*** Provided entries ***

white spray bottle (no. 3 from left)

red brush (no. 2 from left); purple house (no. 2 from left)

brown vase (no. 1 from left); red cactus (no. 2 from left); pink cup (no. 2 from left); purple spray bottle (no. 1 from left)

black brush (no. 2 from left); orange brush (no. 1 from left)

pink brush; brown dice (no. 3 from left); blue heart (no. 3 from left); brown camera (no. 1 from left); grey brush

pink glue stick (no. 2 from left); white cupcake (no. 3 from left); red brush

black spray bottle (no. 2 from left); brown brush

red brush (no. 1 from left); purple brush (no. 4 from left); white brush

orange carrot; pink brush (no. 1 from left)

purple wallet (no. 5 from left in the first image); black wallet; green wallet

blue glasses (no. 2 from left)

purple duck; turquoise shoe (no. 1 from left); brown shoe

*** End of Provided entries ***

(Task) Starting at the line that contains "orange carrot; pink brush (no. 1 from left)", restate word for word every line through the last one in the records above. Return nothing else.

(Reply)
orange carrot; pink brush (no. 1 from left)

purple wallet (no. 5 from left in the first image); black wallet; green wallet

blue glasses (no. 2 from left)

purple duck; turquoise shoe (no. 1 from left); brown shoe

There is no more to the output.